• _Assigned task_
Leave out the pictures and retype everything else in the records below exactly.

• _Data supplied_

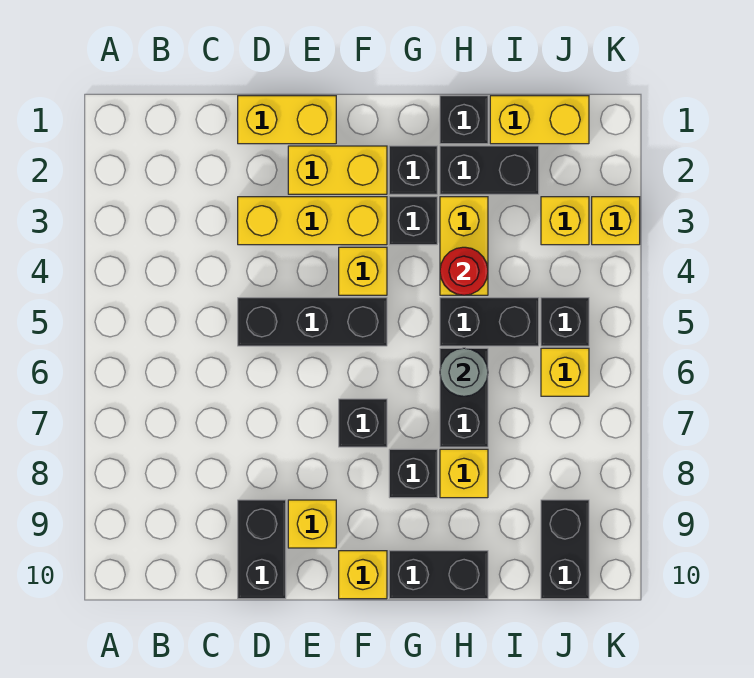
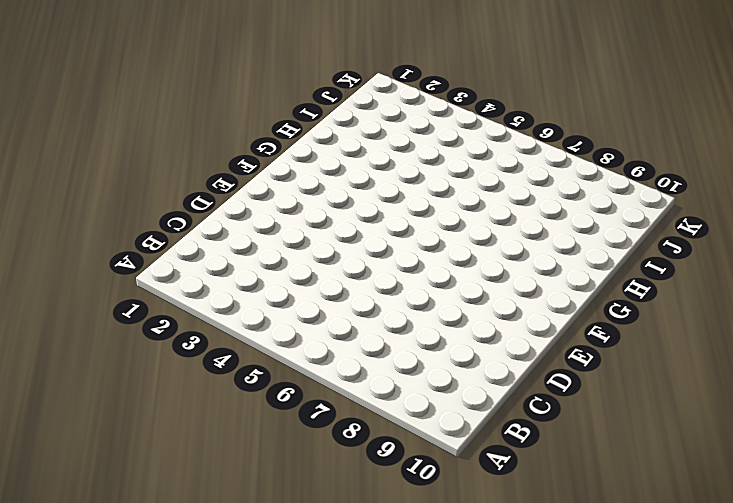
none -> yellow brick D1:E1 level 1
none -> yellow brick D3:F3 level 1
none -> black brick D5:F5 level 1

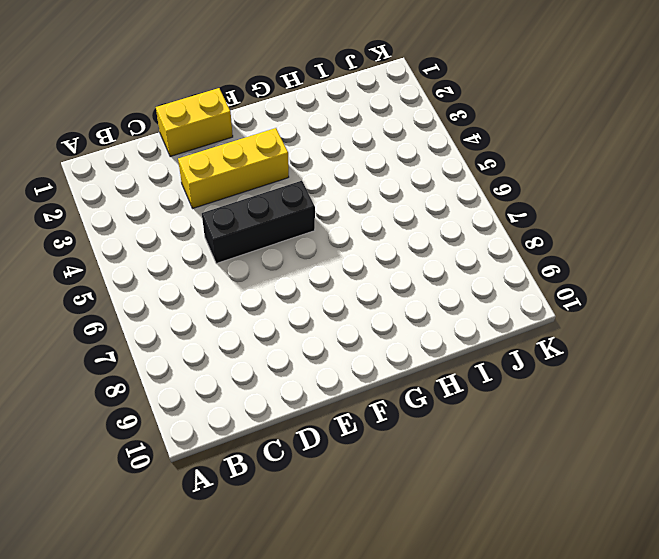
none -> black brick D9:D10 level 1
none -> yellow brick E2:F2 level 1
none -> yellow brick E9 level 1

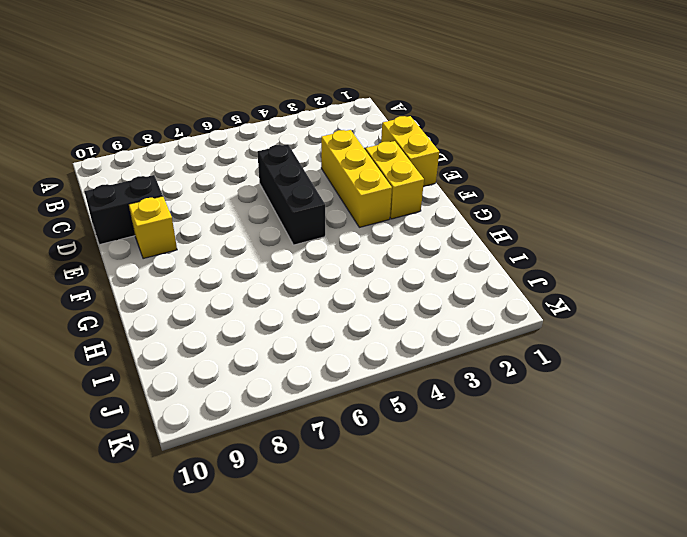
none -> yellow brick F4 level 1
none -> black brick F7 level 1
none -> yellow brick F10 level 1

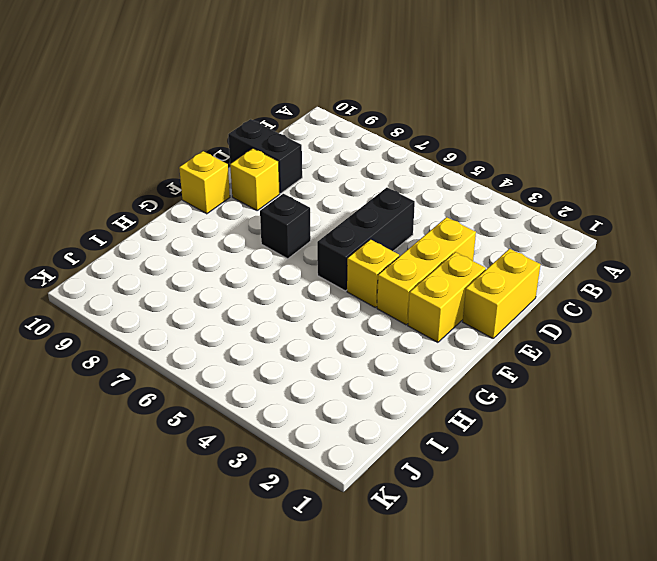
none -> black brick G2 level 1
none -> black brick G3 level 1
none -> black brick G8 level 1

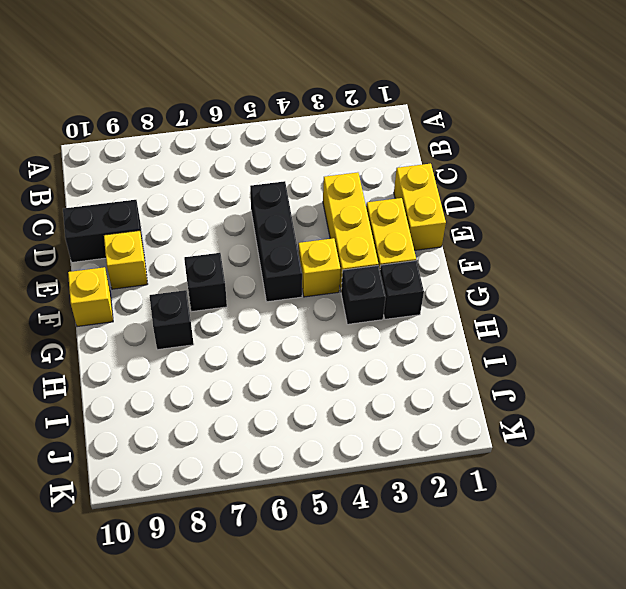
none -> black brick G10:H10 level 1
none -> black brick H1 level 1
none -> black brick H2:I2 level 1

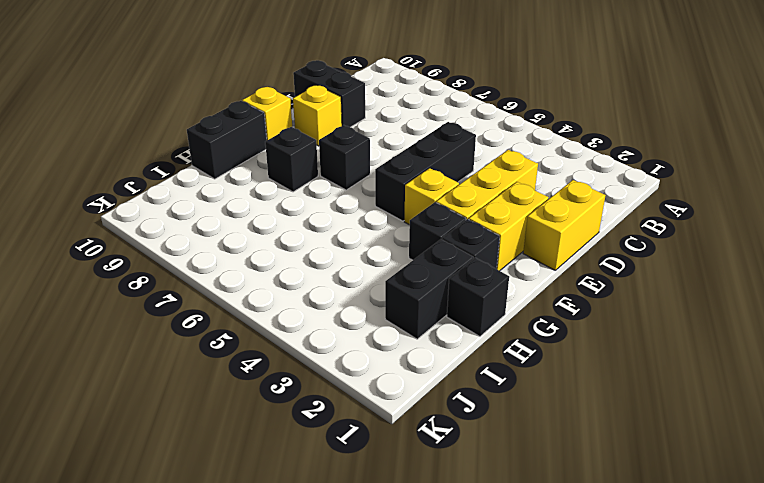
none -> yellow brick H3:H4 level 1
none -> black brick H5:I5 level 1
none -> black brick H6:H7 level 1

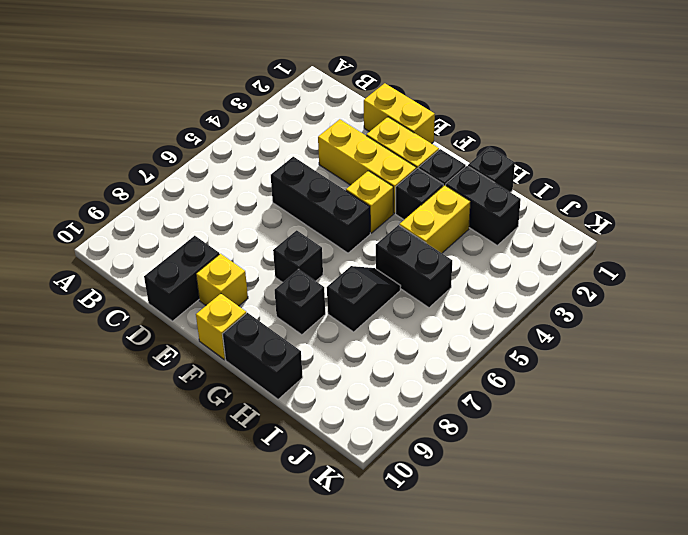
black slope H6:H7 level 1 top 7 -> black brick H6:H7 level 1
none -> yellow brick H8 level 1
none -> yellow brick I1:J1 level 1
none -> yellow brick J3 level 1

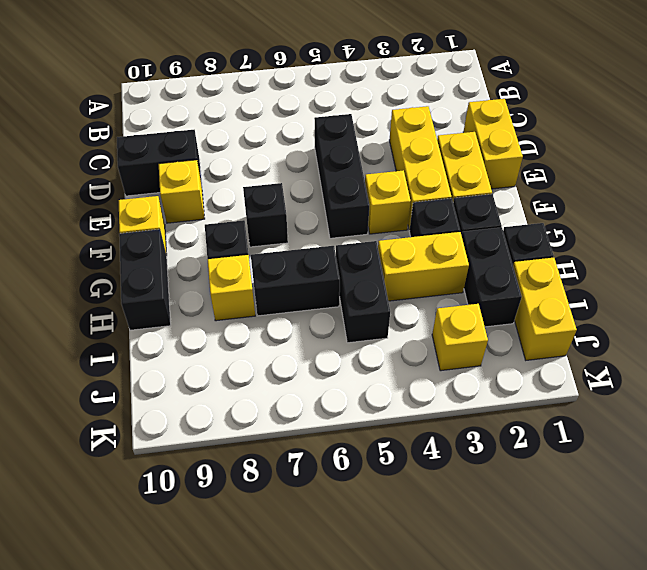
none -> black brick J5 level 1
none -> yellow brick J6 level 1
none -> black brick J9:J10 level 1

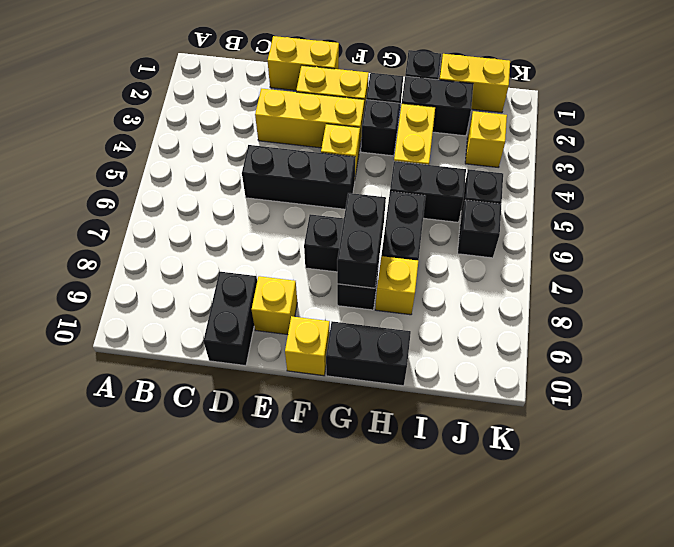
black brick G7:G8 level 2 -> black brick J9:J10 level 1
black brick J6 level 1 -> yellow brick J6 level 1
none -> yellow brick K3 level 1
none -> red round brick H4 level 2
none -> grey round brick H6 level 2

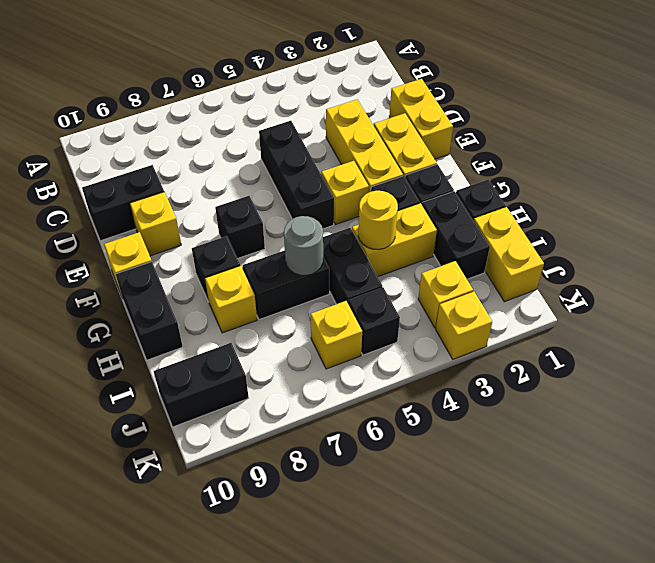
yellow round brick H4 level 2 -> red round brick H4 level 2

• _Result for this exercise_
none -> yellow brick D1:E1 level 1
none -> yellow brick D3:F3 level 1
none -> black brick D5:F5 level 1

none -> black brick D9:D10 level 1
none -> yellow brick E2:F2 level 1
none -> yellow brick E9 level 1

none -> yellow brick F4 level 1
none -> black brick F7 level 1
none -> yellow brick F10 level 1

none -> black brick G2 level 1
none -> black brick G3 level 1
none -> black brick G8 level 1

none -> black brick G10:H10 level 1
none -> black brick H1 level 1
none -> black brick H2:I2 level 1

none -> yellow brick H3:H4 level 1
none -> black brick H5:I5 level 1
none -> black brick H6:H7 level 1

black slope H6:H7 level 1 top 7 -> black brick H6:H7 level 1
none -> yellow brick H8 level 1
none -> yellow brick I1:J1 level 1
none -> yellow brick J3 level 1

none -> black brick J5 level 1
none -> yellow brick J6 level 1
none -> black brick J9:J10 level 1

black brick G7:G8 level 2 -> black brick J9:J10 level 1
black brick J6 level 1 -> yellow brick J6 level 1
none -> yellow brick K3 level 1
none -> red round brick H4 level 2
none -> grey round brick H6 level 2

yellow round brick H4 level 2 -> red round brick H4 level 2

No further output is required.